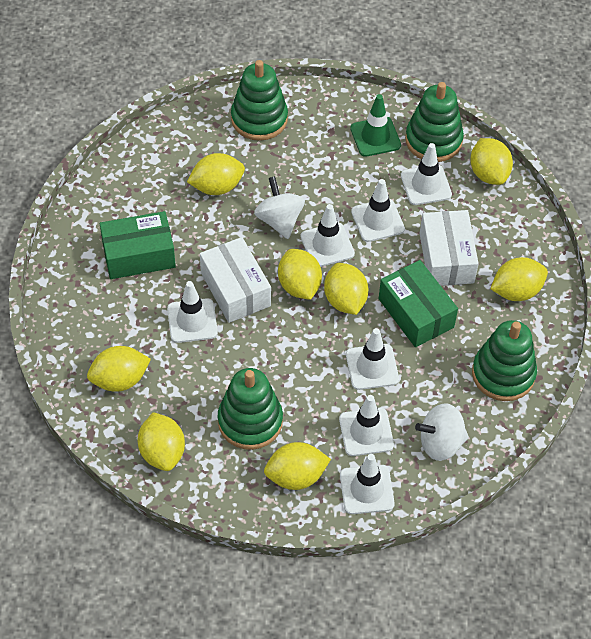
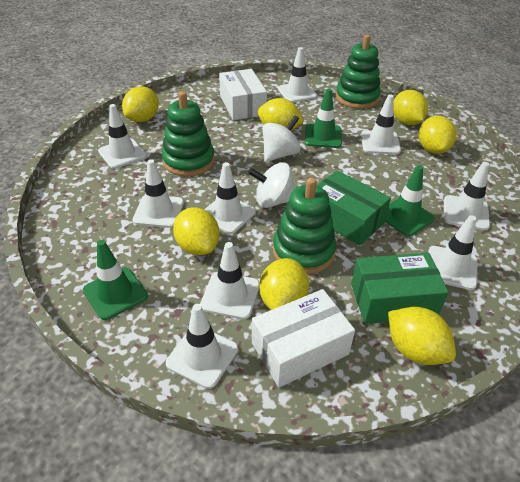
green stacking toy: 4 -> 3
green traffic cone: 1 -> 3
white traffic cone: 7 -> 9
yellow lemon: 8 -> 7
--
WHAT NEEDS TO BE DONE
From the first line to the last, copy the listing above exactly, dropping all images.

WRITTEN ANSWER
green stacking toy: 4 -> 3
green traffic cone: 1 -> 3
white traffic cone: 7 -> 9
yellow lemon: 8 -> 7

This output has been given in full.